*** Opening of The input ***

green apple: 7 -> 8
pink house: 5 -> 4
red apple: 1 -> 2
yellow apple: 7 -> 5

*** Close of The input ***
*** Opening of The input ***

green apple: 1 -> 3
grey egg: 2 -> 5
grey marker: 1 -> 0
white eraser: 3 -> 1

*** Close of The input ***

### Assignment
Working from the records above, write out verbatim only the lines from the line containing "green apple: 1 -> 3" through the line containing "white eraser: 3 -> 1".

### Response to this exercise
green apple: 1 -> 3
grey egg: 2 -> 5
grey marker: 1 -> 0
white eraser: 3 -> 1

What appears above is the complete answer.